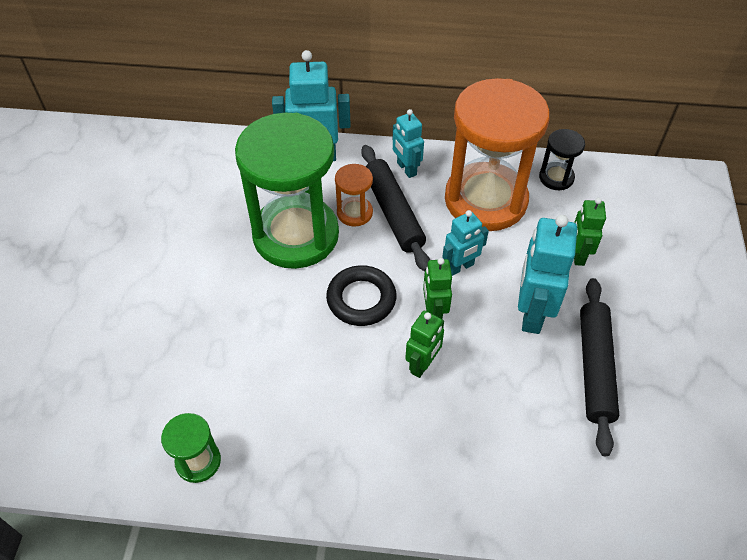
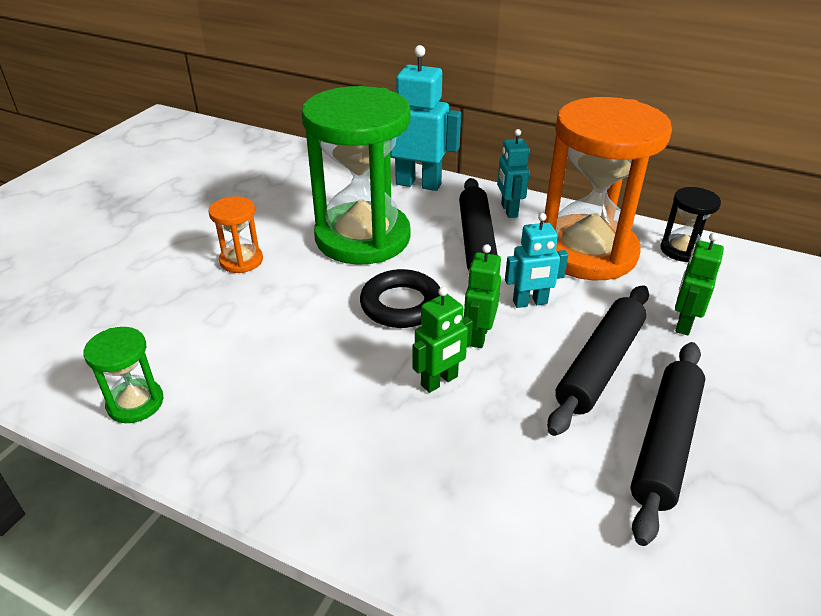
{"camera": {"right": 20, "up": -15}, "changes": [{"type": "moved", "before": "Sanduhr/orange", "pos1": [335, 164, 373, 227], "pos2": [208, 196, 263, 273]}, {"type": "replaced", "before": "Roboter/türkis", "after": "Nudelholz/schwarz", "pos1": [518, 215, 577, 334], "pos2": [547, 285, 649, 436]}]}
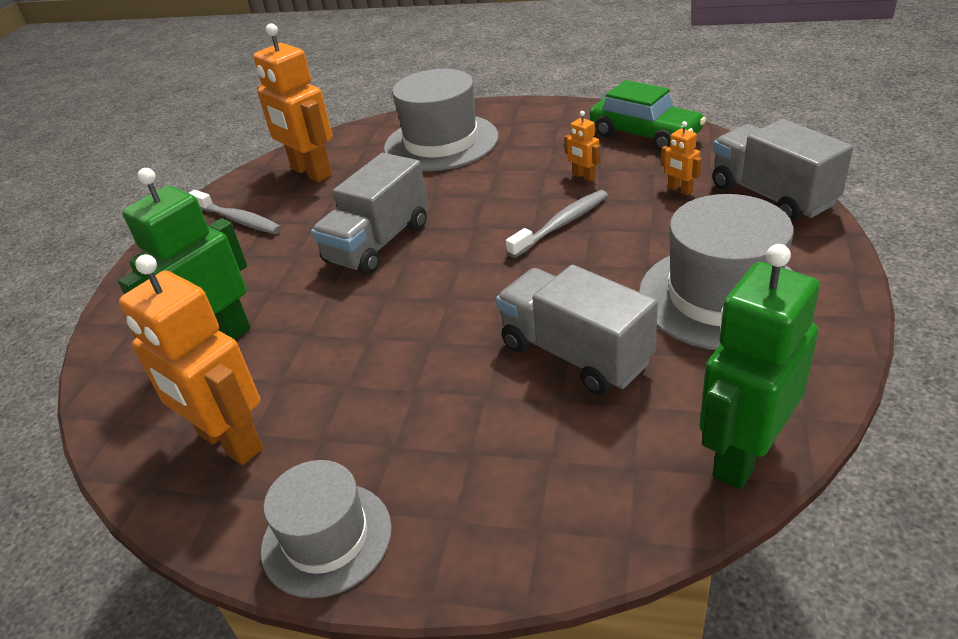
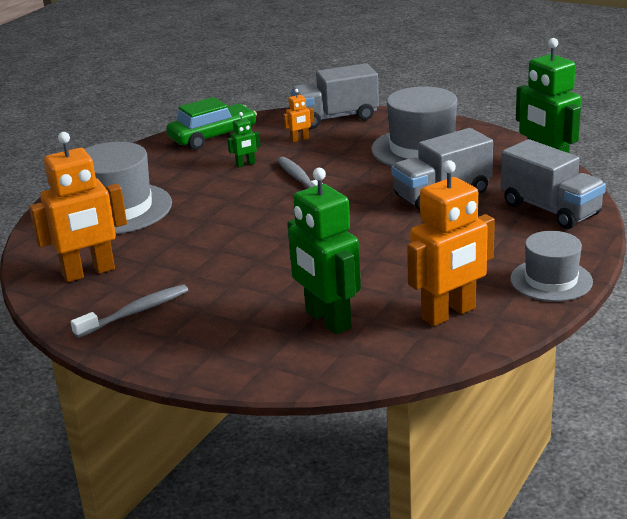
{"camera": {"right": -75, "up": -10}, "changes": [{"type": "moved", "before": "Lastwagen/grau", "pos1": [311, 153, 428, 275], "pos2": [501, 139, 606, 229]}, {"type": "recoloured", "before": "Roboter/orange", "after": "Roboter/grün", "pos1": [564, 111, 600, 181], "pos2": [227, 112, 261, 167]}]}
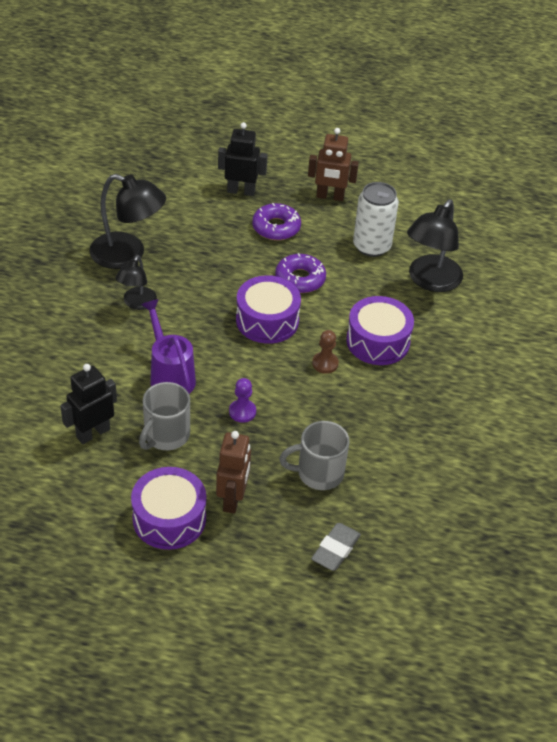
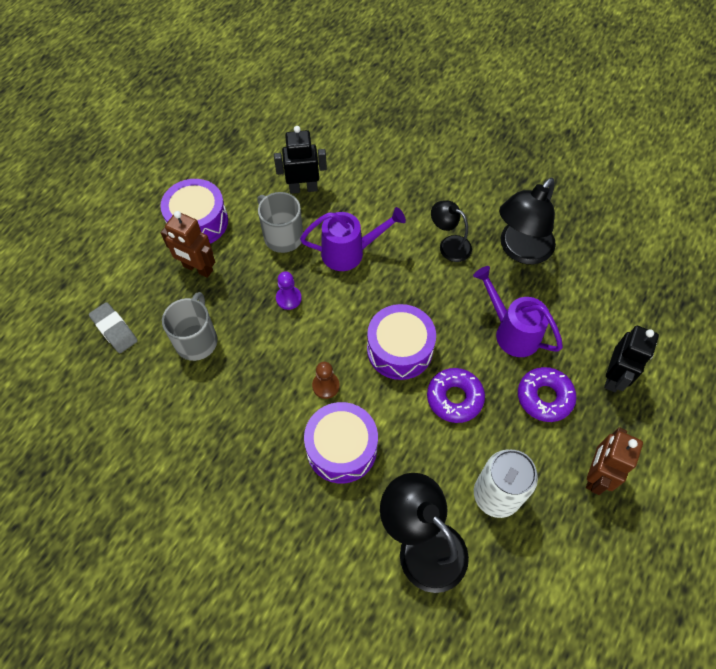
{"camera": {"right": 110, "up": 15}, "changes": [{"type": "turned", "before": "Roboter/schwarz", "pos1": [60, 364, 117, 444], "pos2": [274, 126, 327, 194], "turn": -75}, {"type": "added", "after": "Gießkanne/lila", "pos2": [473, 266, 563, 357]}]}
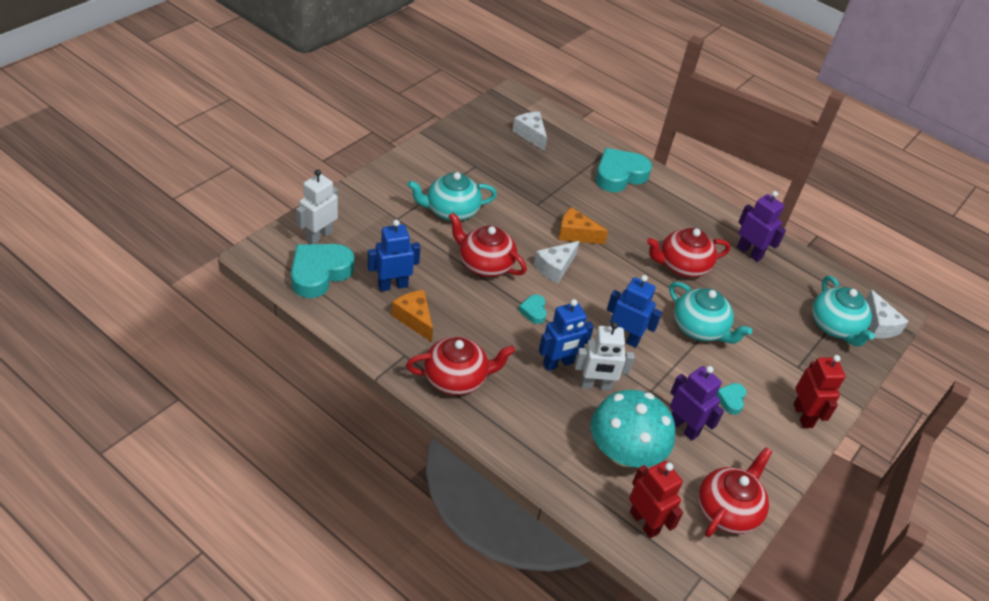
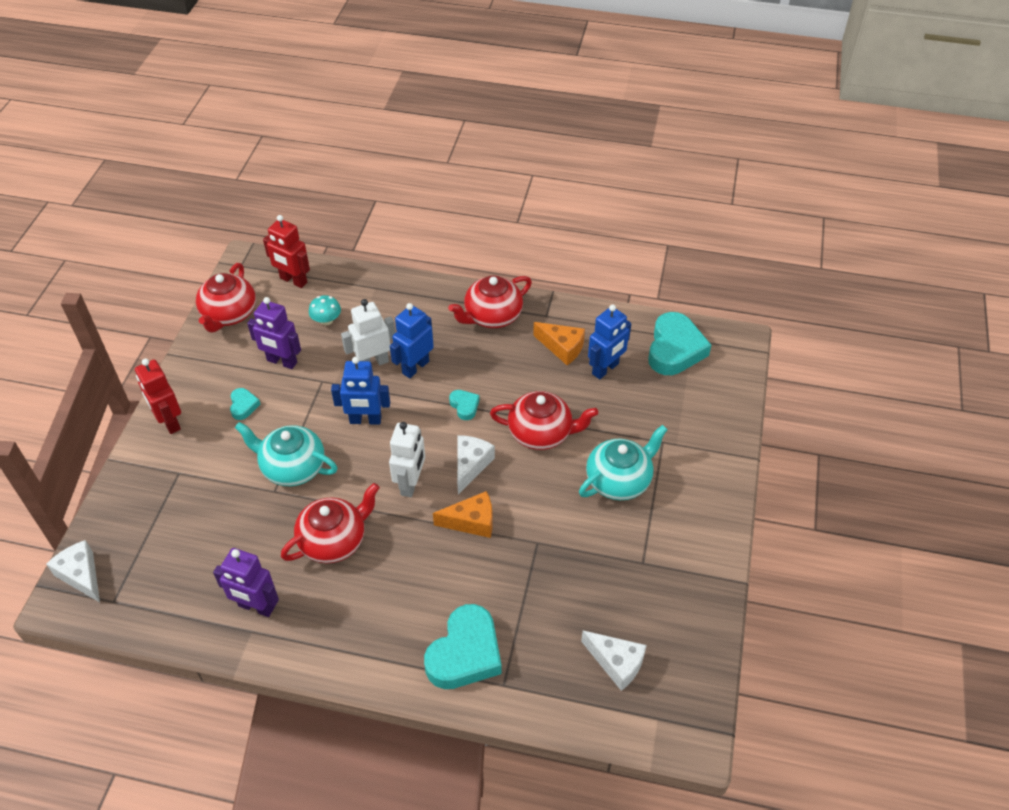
{"camera": {"right": 160, "up": 5}, "changes": [{"type": "moved", "before": "Roboter/weiß", "pos1": [296, 169, 338, 244], "pos2": [389, 422, 425, 497]}, {"type": "resized", "before": "Pilz/türkis", "pos1": [591, 390, 675, 467], "pos2": [309, 295, 341, 325], "scale": 0.44}, {"type": "removed", "before": "Teekanne/türkis", "pos1": [812, 276, 875, 347]}]}
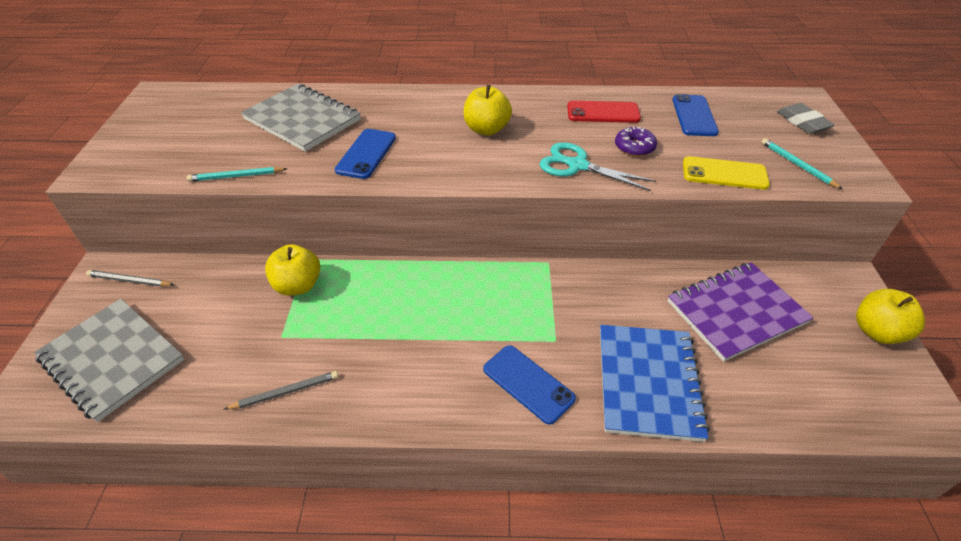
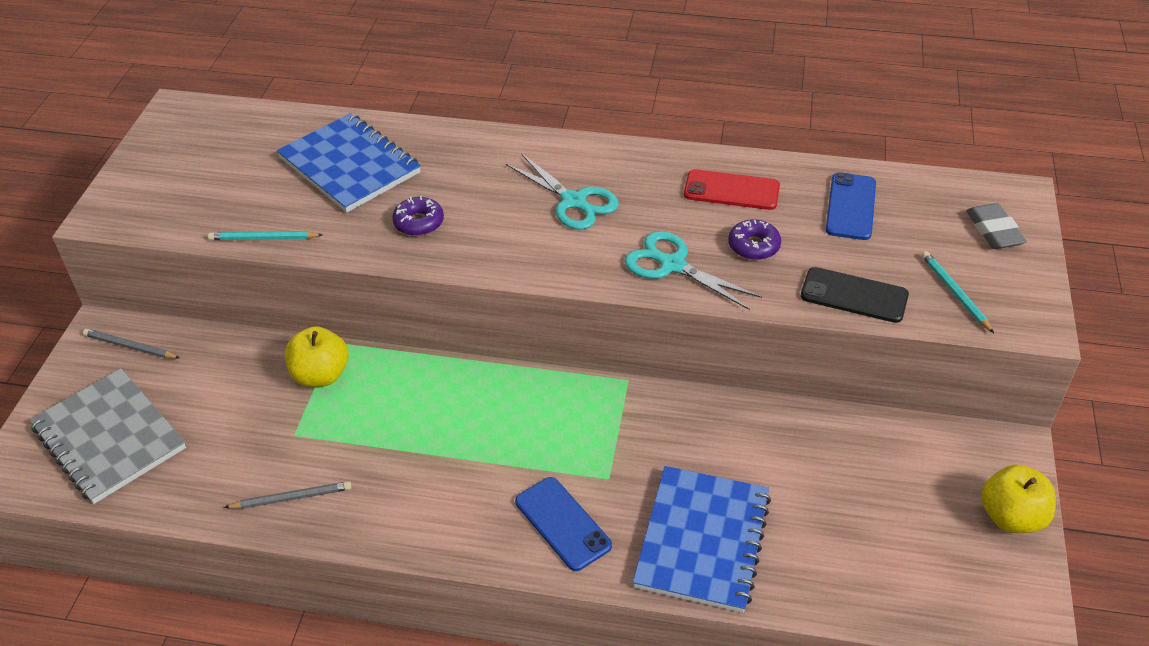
{"camera": {"right": 10, "up": 0}, "changes": [{"type": "recoloured", "before": "Notizbuch/grau", "after": "Notizbuch/blau", "pos1": [241, 84, 361, 152], "pos2": [277, 113, 421, 213]}, {"type": "replaced", "before": "Handy/blau", "after": "Donut/lila", "pos1": [335, 129, 396, 179], "pos2": [392, 196, 444, 236]}, {"type": "replaced", "before": "Apfel/gelb", "after": "Schere/türkis", "pos1": [464, 85, 512, 135], "pos2": [506, 153, 619, 230]}, {"type": "removed", "before": "Notizbuch/lila", "pos1": [668, 262, 814, 362]}, {"type": "recoloured", "before": "Handy/gelb", "after": "Handy/schwarz", "pos1": [683, 156, 770, 190], "pos2": [801, 267, 909, 323]}]}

◆ EXERCISE OBJECTIVE ◆
Make a word-for-word copy of the entries, without any pictures.

◆ COMPLETED EXERCISE ◆
{"camera": {"right": 20, "up": -15}, "changes": [{"type": "moved", "before": "Sanduhr/orange", "pos1": [335, 164, 373, 227], "pos2": [208, 196, 263, 273]}, {"type": "replaced", "before": "Roboter/türkis", "after": "Nudelholz/schwarz", "pos1": [518, 215, 577, 334], "pos2": [547, 285, 649, 436]}]}
{"camera": {"right": -75, "up": -10}, "changes": [{"type": "moved", "before": "Lastwagen/grau", "pos1": [311, 153, 428, 275], "pos2": [501, 139, 606, 229]}, {"type": "recoloured", "before": "Roboter/orange", "after": "Roboter/grün", "pos1": [564, 111, 600, 181], "pos2": [227, 112, 261, 167]}]}
{"camera": {"right": 110, "up": 15}, "changes": [{"type": "turned", "before": "Roboter/schwarz", "pos1": [60, 364, 117, 444], "pos2": [274, 126, 327, 194], "turn": -75}, {"type": "added", "after": "Gießkanne/lila", "pos2": [473, 266, 563, 357]}]}
{"camera": {"right": 160, "up": 5}, "changes": [{"type": "moved", "before": "Roboter/weiß", "pos1": [296, 169, 338, 244], "pos2": [389, 422, 425, 497]}, {"type": "resized", "before": "Pilz/türkis", "pos1": [591, 390, 675, 467], "pos2": [309, 295, 341, 325], "scale": 0.44}, {"type": "removed", "before": "Teekanne/türkis", "pos1": [812, 276, 875, 347]}]}
{"camera": {"right": 10, "up": 0}, "changes": [{"type": "recoloured", "before": "Notizbuch/grau", "after": "Notizbuch/blau", "pos1": [241, 84, 361, 152], "pos2": [277, 113, 421, 213]}, {"type": "replaced", "before": "Handy/blau", "after": "Donut/lila", "pos1": [335, 129, 396, 179], "pos2": [392, 196, 444, 236]}, {"type": "replaced", "before": "Apfel/gelb", "after": "Schere/türkis", "pos1": [464, 85, 512, 135], "pos2": [506, 153, 619, 230]}, {"type": "removed", "before": "Notizbuch/lila", "pos1": [668, 262, 814, 362]}, {"type": "recoloured", "before": "Handy/gelb", "after": "Handy/schwarz", "pos1": [683, 156, 770, 190], "pos2": [801, 267, 909, 323]}]}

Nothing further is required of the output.